▶ **Instructions for the task**: Reproduce the lines below unchanged, beginning with the first line and continuing through the line containing "orange square: rotated 24 degrees clockwise", including that line.

[Dataset excerpts]

------------------------

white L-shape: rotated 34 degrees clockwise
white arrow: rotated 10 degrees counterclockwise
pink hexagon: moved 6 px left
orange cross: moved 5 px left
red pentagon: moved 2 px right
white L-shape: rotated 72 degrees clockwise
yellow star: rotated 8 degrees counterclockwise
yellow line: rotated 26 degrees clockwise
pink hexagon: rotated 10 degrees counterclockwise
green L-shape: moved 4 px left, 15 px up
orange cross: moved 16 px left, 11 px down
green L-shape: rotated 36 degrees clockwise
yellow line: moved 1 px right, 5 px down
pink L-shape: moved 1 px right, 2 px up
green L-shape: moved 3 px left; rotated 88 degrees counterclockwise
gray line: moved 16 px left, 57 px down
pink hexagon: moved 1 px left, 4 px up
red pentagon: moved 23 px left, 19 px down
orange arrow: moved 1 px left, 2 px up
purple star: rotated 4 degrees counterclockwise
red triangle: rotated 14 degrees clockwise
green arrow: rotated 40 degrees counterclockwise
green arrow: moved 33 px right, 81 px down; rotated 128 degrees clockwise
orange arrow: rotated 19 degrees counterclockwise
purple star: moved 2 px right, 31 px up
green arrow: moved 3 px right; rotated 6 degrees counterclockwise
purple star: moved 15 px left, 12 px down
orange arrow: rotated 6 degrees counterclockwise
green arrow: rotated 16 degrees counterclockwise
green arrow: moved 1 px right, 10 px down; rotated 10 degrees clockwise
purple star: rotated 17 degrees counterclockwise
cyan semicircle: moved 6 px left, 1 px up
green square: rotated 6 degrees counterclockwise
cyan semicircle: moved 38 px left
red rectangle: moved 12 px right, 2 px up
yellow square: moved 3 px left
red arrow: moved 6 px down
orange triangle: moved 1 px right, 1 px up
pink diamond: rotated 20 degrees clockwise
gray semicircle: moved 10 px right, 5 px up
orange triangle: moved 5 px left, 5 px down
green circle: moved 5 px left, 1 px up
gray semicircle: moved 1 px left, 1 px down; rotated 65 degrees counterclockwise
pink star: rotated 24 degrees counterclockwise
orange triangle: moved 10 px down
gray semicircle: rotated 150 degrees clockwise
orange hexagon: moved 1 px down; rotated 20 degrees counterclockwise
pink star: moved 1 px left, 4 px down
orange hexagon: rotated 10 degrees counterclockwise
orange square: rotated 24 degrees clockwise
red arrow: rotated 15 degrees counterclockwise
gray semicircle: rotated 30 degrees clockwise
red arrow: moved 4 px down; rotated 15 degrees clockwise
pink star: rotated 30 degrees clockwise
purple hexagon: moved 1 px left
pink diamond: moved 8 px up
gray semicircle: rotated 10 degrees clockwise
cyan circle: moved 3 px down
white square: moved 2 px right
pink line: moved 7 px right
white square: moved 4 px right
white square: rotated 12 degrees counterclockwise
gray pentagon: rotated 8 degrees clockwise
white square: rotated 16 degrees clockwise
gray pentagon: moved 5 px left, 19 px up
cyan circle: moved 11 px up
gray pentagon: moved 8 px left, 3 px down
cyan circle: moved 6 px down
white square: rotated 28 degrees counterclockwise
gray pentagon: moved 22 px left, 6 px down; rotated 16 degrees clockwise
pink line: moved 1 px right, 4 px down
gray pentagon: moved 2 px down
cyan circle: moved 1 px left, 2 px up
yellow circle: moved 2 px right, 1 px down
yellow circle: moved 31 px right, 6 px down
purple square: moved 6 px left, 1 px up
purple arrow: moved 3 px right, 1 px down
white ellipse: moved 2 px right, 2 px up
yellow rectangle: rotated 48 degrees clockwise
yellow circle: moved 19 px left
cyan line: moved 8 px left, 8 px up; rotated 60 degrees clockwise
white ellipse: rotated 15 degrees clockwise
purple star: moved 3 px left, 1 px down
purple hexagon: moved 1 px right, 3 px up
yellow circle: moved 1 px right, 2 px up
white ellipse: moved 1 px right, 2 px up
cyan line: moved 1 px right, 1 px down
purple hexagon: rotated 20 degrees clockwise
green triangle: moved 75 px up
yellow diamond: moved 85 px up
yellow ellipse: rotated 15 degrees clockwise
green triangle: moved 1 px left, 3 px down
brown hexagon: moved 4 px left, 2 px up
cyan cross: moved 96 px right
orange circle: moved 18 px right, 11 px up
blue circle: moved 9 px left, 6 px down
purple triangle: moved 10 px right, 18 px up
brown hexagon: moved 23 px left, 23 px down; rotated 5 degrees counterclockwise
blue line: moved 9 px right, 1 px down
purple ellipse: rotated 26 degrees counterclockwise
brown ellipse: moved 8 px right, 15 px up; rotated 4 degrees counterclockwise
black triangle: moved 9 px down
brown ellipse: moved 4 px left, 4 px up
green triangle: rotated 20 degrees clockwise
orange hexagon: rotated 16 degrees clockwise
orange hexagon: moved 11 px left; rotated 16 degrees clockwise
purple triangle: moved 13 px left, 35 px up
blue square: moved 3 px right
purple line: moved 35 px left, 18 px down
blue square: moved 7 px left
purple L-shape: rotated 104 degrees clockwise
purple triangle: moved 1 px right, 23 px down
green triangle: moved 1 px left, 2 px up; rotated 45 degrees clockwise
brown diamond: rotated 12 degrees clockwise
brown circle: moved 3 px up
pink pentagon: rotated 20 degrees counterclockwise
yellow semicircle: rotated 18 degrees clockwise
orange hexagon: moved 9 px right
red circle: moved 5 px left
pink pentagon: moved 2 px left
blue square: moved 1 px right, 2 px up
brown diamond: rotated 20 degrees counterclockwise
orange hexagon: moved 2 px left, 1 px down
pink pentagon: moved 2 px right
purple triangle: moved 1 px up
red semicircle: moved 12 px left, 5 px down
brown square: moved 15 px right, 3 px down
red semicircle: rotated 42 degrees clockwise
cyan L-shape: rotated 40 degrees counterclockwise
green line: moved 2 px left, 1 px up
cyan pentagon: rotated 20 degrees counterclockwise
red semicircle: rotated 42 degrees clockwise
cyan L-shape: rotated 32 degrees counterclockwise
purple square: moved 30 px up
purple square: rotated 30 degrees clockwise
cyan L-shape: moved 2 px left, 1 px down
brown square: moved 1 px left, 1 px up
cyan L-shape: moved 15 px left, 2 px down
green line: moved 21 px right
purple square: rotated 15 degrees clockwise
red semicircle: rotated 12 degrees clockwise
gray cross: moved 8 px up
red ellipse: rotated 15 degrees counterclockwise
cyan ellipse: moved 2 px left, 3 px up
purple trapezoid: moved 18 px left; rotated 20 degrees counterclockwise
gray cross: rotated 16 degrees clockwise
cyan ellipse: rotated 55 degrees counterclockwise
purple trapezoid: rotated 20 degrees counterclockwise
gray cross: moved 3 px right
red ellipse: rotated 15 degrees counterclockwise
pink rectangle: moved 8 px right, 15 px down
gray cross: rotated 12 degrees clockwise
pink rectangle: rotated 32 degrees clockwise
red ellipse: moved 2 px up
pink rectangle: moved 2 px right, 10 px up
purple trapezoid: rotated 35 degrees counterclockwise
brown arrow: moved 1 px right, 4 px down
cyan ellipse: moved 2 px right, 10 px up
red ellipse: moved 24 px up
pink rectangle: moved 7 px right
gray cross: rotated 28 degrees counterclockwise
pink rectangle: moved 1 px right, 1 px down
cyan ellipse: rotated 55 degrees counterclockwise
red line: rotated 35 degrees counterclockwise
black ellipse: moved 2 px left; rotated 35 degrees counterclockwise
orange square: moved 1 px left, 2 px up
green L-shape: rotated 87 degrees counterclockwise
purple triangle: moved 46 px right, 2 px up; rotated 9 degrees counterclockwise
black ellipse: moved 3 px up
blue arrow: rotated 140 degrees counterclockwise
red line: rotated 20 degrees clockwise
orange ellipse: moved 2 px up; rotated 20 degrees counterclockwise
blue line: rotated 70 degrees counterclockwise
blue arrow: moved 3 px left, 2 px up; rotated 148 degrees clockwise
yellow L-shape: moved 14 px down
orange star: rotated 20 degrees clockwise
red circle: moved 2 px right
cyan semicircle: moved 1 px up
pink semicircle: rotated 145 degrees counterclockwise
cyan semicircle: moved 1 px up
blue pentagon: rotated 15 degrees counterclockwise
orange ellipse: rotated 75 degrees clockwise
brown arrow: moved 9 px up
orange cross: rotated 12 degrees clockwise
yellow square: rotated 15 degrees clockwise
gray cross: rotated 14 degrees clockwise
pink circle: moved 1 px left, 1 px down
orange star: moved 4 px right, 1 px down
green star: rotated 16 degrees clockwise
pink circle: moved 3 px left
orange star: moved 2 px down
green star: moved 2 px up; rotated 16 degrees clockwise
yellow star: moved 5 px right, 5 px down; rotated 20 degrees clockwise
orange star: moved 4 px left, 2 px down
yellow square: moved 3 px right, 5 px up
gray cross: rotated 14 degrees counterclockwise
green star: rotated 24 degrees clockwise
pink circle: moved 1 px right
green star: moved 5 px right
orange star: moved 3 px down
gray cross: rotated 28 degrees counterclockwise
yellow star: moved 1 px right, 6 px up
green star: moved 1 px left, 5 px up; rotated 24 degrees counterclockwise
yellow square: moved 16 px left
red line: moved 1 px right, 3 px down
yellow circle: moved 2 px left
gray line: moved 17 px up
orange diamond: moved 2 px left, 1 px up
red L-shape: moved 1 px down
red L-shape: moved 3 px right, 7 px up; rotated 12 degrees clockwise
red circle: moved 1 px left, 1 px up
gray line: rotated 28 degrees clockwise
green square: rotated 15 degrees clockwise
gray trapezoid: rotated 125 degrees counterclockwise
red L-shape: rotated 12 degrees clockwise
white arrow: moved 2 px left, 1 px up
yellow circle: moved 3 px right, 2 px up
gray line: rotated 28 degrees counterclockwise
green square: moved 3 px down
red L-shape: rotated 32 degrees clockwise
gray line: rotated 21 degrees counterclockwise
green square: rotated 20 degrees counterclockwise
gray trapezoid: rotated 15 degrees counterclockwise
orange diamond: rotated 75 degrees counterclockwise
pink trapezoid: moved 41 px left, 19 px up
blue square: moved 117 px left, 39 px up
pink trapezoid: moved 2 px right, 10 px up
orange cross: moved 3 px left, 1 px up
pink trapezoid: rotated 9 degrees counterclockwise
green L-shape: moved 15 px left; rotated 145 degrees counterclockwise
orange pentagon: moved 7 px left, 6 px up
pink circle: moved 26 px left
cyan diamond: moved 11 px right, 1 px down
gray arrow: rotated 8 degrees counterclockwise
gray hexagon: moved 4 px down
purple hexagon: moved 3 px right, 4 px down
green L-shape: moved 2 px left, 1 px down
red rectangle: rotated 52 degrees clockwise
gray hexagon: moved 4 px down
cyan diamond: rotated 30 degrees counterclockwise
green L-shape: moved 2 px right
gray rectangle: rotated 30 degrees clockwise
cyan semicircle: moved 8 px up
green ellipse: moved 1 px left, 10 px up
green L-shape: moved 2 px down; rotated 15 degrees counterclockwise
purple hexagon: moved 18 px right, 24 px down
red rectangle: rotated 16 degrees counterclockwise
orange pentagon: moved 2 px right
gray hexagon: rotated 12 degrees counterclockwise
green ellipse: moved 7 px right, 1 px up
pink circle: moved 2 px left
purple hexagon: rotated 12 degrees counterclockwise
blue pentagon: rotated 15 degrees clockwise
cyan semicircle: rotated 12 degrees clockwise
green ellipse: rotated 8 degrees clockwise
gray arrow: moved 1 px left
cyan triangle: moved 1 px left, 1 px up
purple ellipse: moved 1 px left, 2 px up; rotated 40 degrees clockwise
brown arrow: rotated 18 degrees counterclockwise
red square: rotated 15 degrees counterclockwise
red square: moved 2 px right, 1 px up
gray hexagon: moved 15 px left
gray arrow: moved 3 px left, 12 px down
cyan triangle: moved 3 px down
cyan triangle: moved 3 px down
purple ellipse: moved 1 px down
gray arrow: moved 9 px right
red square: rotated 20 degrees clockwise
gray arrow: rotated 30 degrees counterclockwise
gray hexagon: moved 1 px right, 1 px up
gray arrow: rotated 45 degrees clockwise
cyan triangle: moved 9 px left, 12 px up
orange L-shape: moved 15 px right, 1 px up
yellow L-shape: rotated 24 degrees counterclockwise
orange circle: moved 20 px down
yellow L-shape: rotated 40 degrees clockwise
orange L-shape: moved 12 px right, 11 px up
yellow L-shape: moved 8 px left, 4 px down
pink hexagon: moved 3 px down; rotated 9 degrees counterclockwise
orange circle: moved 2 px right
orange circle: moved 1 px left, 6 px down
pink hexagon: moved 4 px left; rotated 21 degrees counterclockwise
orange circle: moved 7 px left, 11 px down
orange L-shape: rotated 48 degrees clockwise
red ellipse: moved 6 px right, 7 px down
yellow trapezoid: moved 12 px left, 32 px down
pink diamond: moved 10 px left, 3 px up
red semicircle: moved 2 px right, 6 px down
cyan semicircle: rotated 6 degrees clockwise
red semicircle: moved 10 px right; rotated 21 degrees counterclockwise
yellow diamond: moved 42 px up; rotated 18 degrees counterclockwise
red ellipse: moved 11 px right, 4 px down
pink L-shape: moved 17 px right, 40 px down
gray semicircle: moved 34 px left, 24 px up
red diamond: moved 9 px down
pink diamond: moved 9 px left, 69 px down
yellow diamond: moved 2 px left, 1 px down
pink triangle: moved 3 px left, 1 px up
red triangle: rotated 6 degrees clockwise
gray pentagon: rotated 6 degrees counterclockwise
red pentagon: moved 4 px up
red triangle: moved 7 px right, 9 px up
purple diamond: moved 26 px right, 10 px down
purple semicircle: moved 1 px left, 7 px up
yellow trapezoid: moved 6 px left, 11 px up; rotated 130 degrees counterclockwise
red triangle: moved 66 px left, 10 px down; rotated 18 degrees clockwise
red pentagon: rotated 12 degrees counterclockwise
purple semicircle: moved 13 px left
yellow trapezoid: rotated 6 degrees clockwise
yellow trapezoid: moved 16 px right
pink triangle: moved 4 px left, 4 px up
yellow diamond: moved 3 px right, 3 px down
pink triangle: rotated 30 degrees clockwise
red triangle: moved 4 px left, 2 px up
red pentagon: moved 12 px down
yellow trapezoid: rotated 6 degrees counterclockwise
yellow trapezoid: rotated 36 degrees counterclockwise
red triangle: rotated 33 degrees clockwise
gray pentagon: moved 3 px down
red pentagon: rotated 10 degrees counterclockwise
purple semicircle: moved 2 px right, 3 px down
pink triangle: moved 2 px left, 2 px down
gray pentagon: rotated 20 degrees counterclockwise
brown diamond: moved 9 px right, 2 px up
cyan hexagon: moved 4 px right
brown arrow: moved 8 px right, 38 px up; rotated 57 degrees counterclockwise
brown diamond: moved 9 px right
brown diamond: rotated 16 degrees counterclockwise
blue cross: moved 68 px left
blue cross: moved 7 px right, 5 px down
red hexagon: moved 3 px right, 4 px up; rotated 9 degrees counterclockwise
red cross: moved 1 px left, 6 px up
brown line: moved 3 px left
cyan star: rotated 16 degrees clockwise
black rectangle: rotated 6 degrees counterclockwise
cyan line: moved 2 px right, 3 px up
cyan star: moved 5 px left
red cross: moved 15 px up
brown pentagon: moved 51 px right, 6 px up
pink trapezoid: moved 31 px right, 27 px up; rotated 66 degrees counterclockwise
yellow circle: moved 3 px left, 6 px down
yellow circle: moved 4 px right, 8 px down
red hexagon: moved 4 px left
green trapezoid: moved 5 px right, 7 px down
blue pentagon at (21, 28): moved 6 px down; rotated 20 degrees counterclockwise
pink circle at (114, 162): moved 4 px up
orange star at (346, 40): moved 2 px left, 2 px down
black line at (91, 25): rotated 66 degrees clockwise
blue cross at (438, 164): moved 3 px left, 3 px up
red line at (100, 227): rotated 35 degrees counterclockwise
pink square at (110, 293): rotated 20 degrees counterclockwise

------------------------

▶ **Response below**:
white L-shape: rotated 34 degrees clockwise
white arrow: rotated 10 degrees counterclockwise
pink hexagon: moved 6 px left
orange cross: moved 5 px left
red pentagon: moved 2 px right
white L-shape: rotated 72 degrees clockwise
yellow star: rotated 8 degrees counterclockwise
yellow line: rotated 26 degrees clockwise
pink hexagon: rotated 10 degrees counterclockwise
green L-shape: moved 4 px left, 15 px up
orange cross: moved 16 px left, 11 px down
green L-shape: rotated 36 degrees clockwise
yellow line: moved 1 px right, 5 px down
pink L-shape: moved 1 px right, 2 px up
green L-shape: moved 3 px left; rotated 88 degrees counterclockwise
gray line: moved 16 px left, 57 px down
pink hexagon: moved 1 px left, 4 px up
red pentagon: moved 23 px left, 19 px down
orange arrow: moved 1 px left, 2 px up
purple star: rotated 4 degrees counterclockwise
red triangle: rotated 14 degrees clockwise
green arrow: rotated 40 degrees counterclockwise
green arrow: moved 33 px right, 81 px down; rotated 128 degrees clockwise
orange arrow: rotated 19 degrees counterclockwise
purple star: moved 2 px right, 31 px up
green arrow: moved 3 px right; rotated 6 degrees counterclockwise
purple star: moved 15 px left, 12 px down
orange arrow: rotated 6 degrees counterclockwise
green arrow: rotated 16 degrees counterclockwise
green arrow: moved 1 px right, 10 px down; rotated 10 degrees clockwise
purple star: rotated 17 degrees counterclockwise
cyan semicircle: moved 6 px left, 1 px up
green square: rotated 6 degrees counterclockwise
cyan semicircle: moved 38 px left
red rectangle: moved 12 px right, 2 px up
yellow square: moved 3 px left
red arrow: moved 6 px down
orange triangle: moved 1 px right, 1 px up
pink diamond: rotated 20 degrees clockwise
gray semicircle: moved 10 px right, 5 px up
orange triangle: moved 5 px left, 5 px down
green circle: moved 5 px left, 1 px up
gray semicircle: moved 1 px left, 1 px down; rotated 65 degrees counterclockwise
pink star: rotated 24 degrees counterclockwise
orange triangle: moved 10 px down
gray semicircle: rotated 150 degrees clockwise
orange hexagon: moved 1 px down; rotated 20 degrees counterclockwise
pink star: moved 1 px left, 4 px down
orange hexagon: rotated 10 degrees counterclockwise
orange square: rotated 24 degrees clockwise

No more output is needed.